Exercise material: Begin

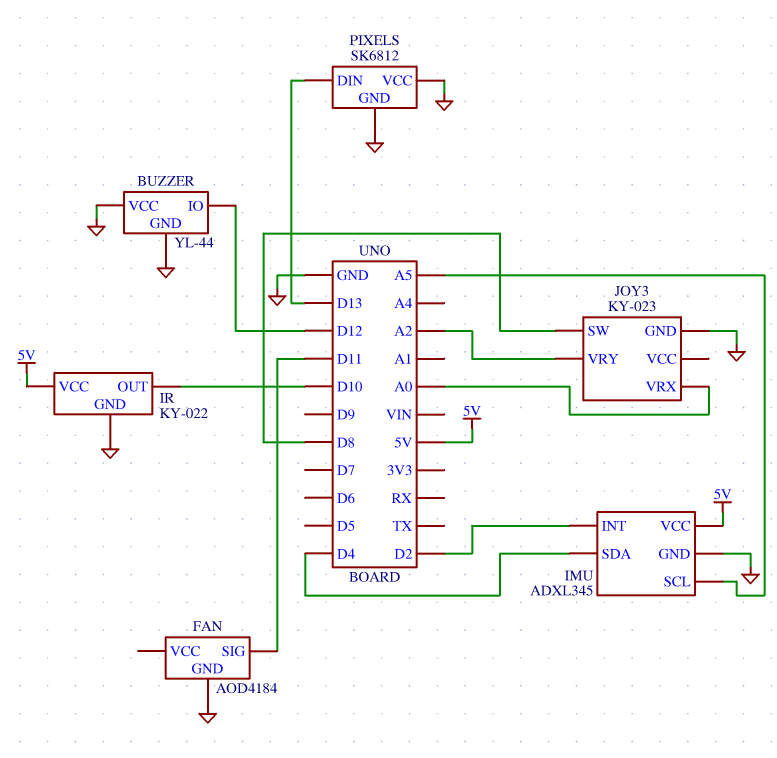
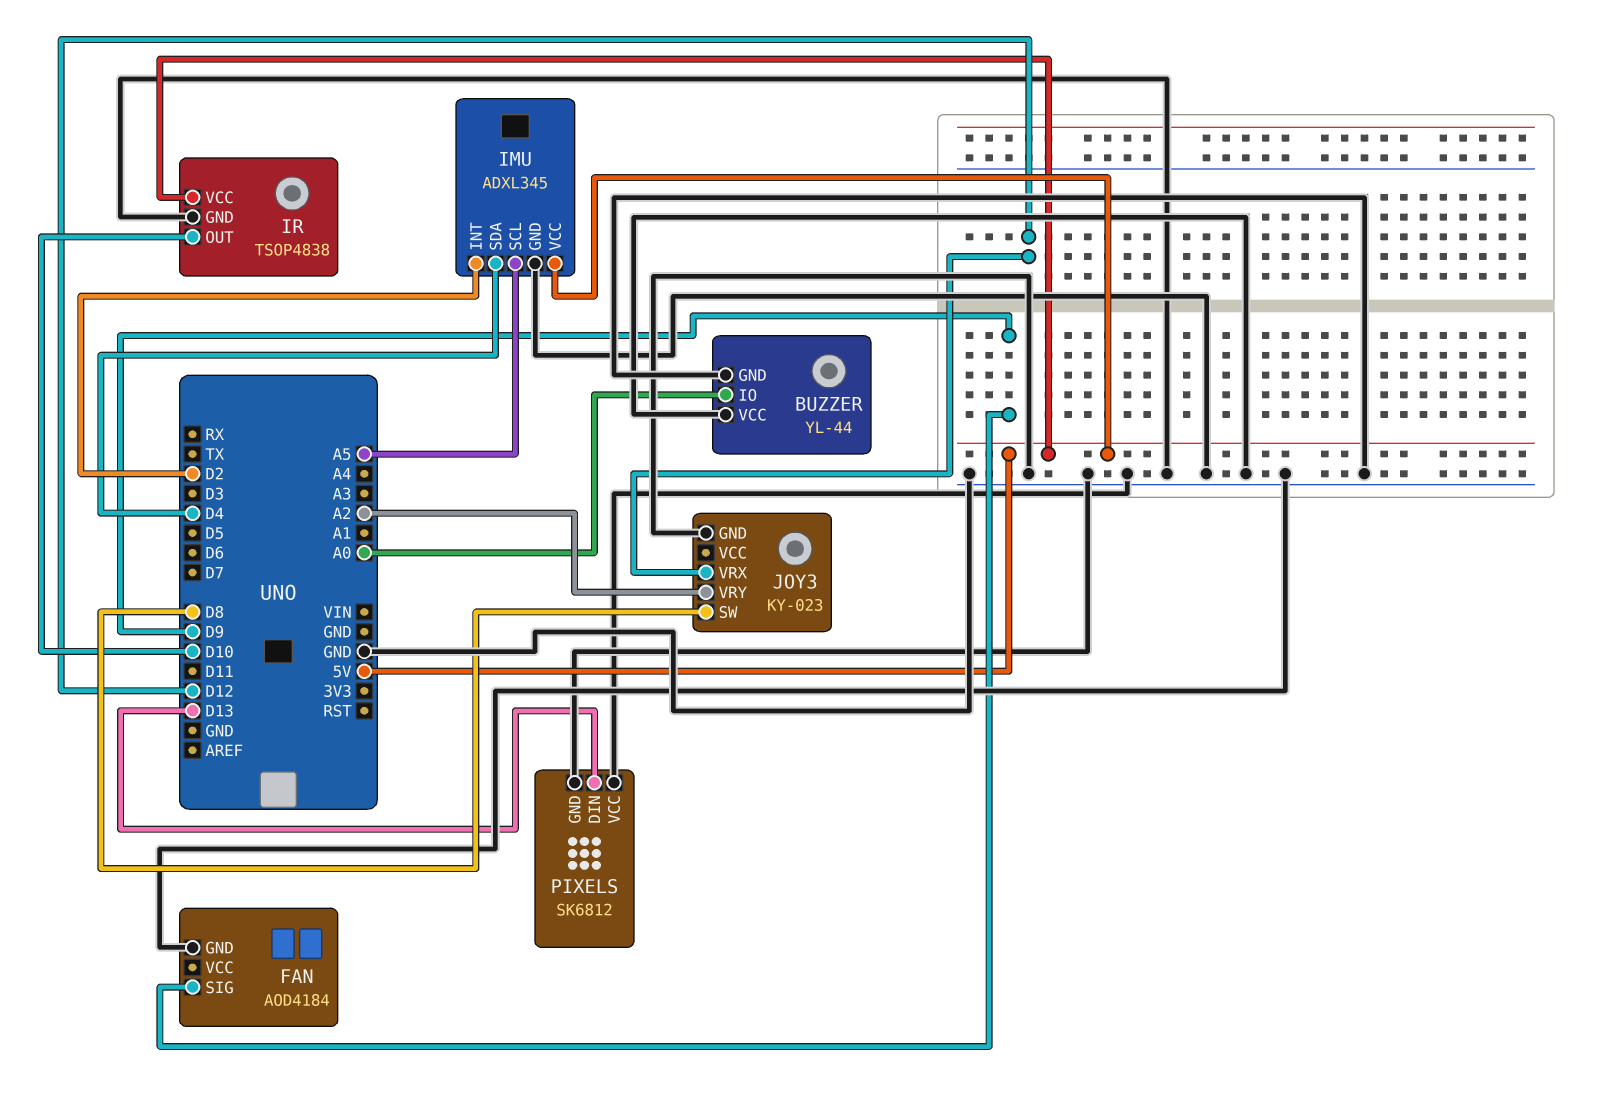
BUZZER pin IO: D12 -> A0
FAN pin SIG: D11 -> D9
IR: KY-022 -> TSOP4838
JOY3 pin VRX: A0 -> D12

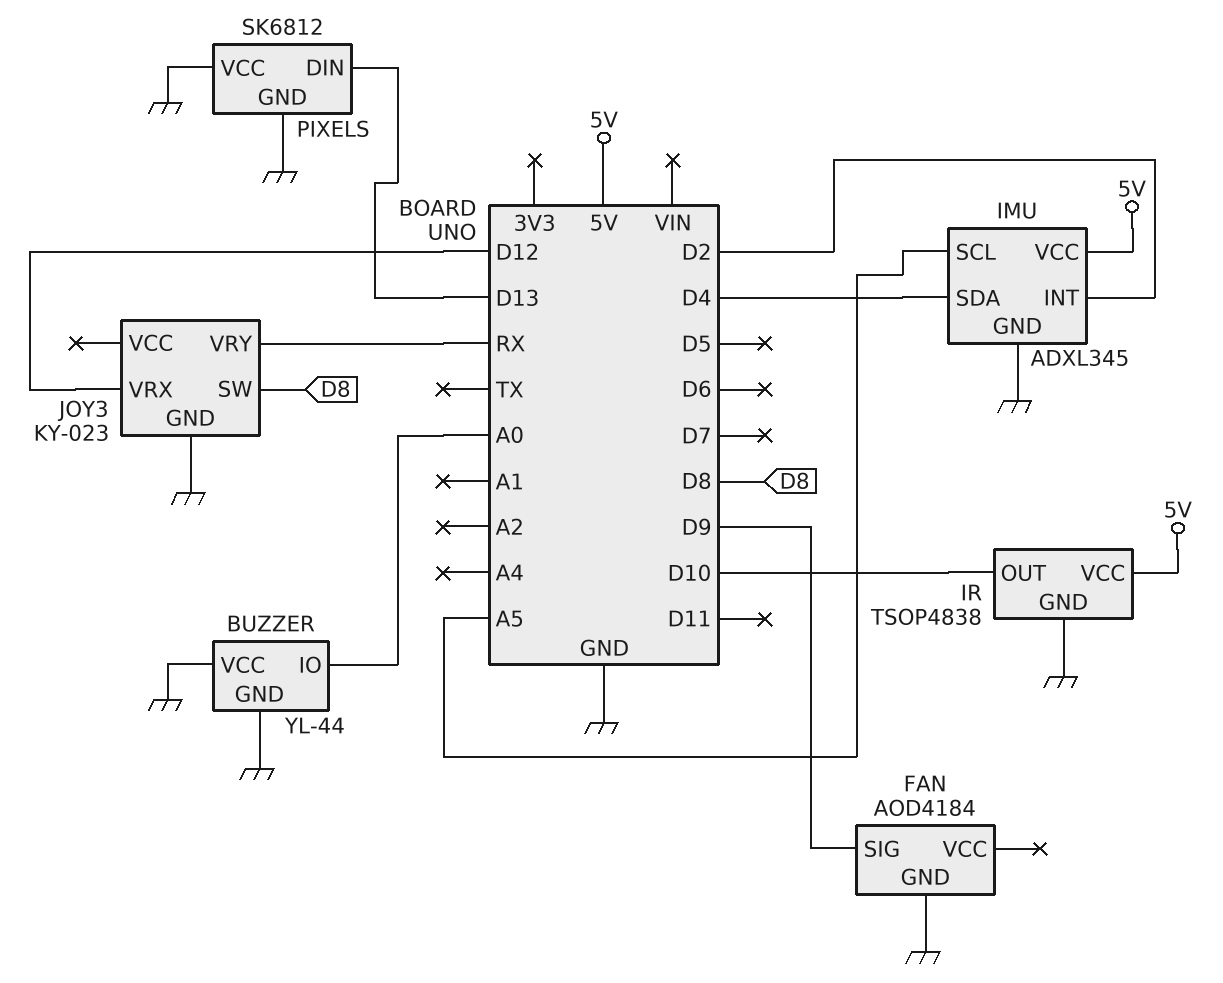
JOY3 pin VRY: A2 -> RX

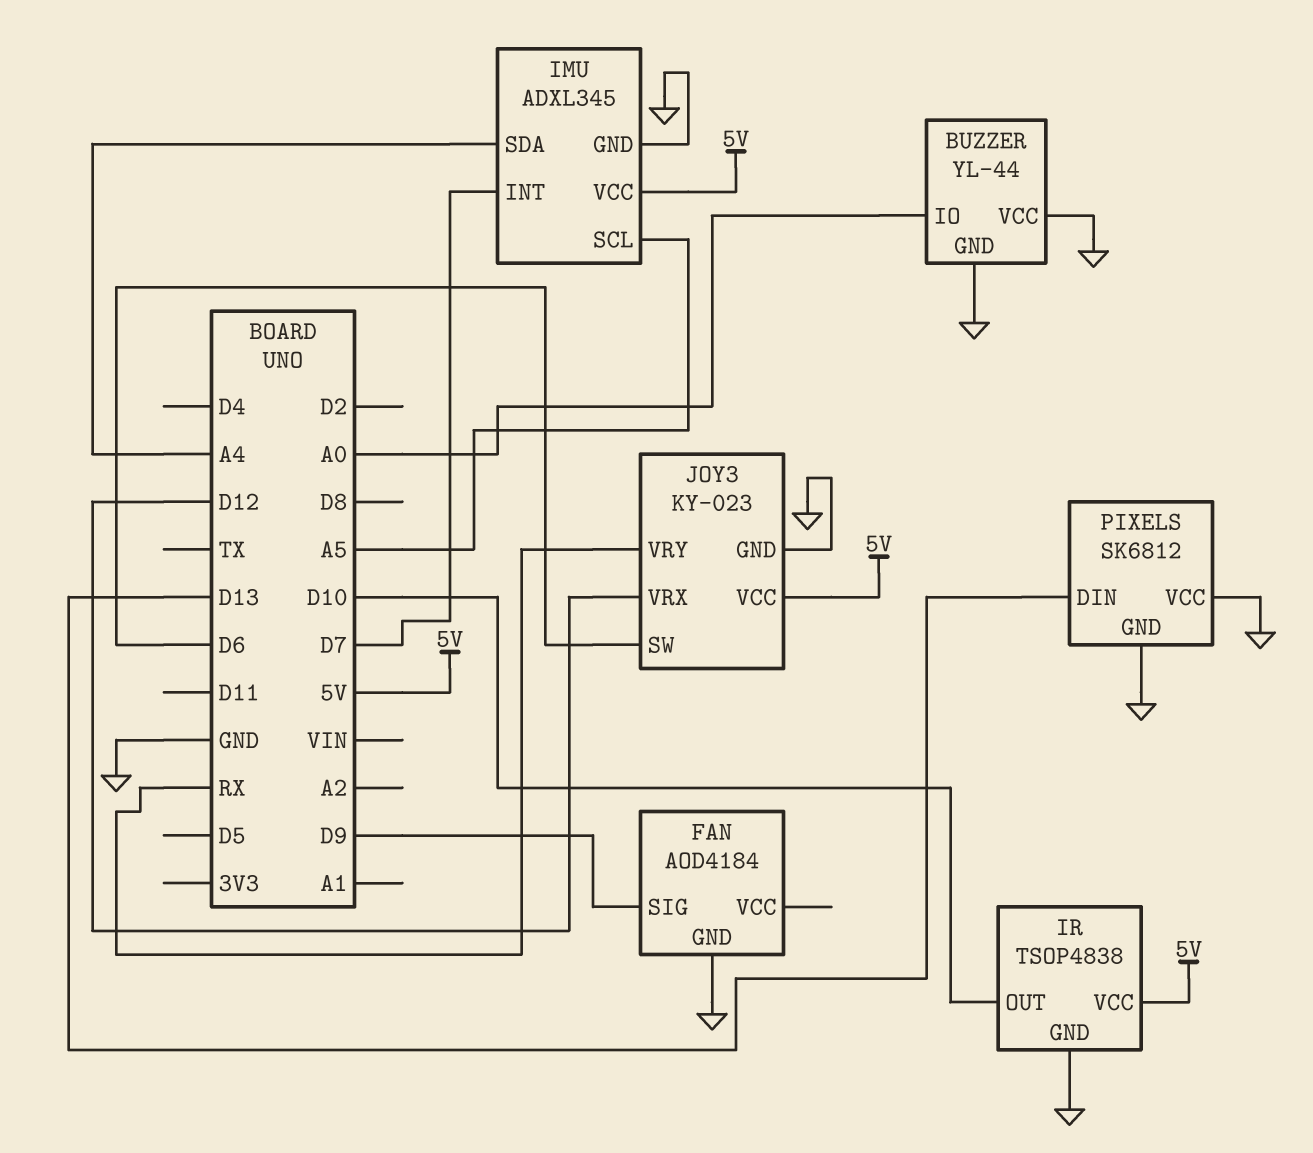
IMU pin INT: D2 -> D7
IMU pin SDA: D4 -> A4
JOY3 pin SW: D8 -> D6
JOY3 pin VCC: none -> 5V

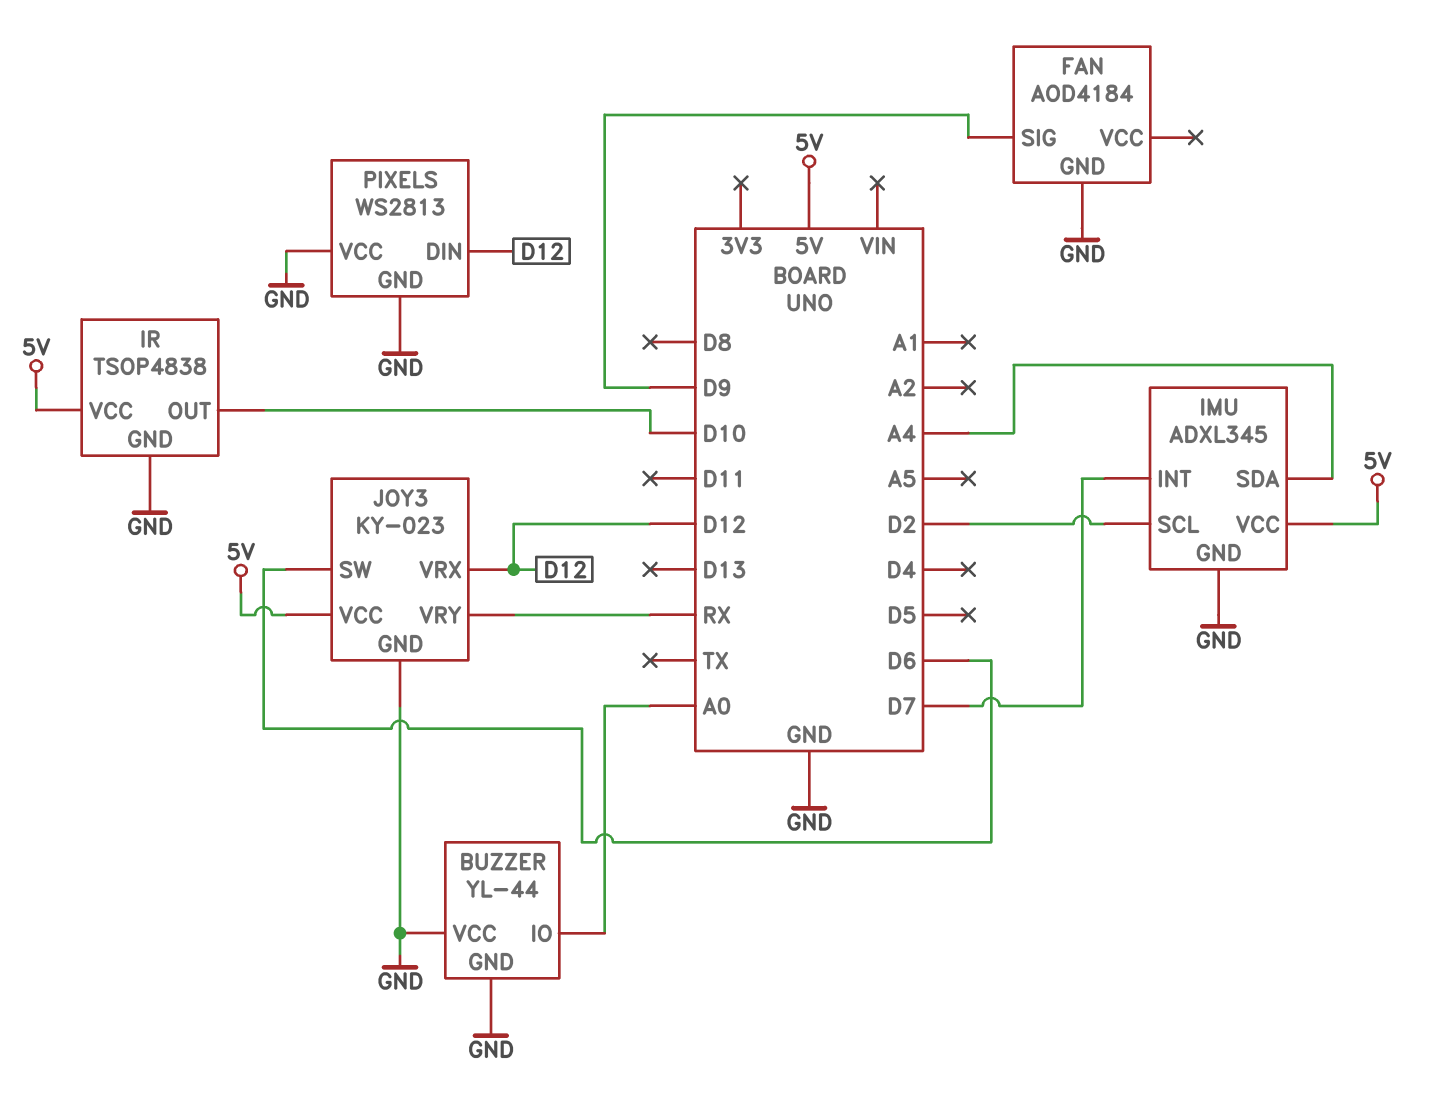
IMU pin SCL: A5 -> D2
PIXELS: SK6812 -> WS2813
PIXELS pin DIN: D13 -> D12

Exercise material: End

#### [Task directions]
The response consists of the lines above that contain "PIXELS".

#### [Solution to this exercise]
PIXELS: SK6812 -> WS2813
PIXELS pin DIN: D13 -> D12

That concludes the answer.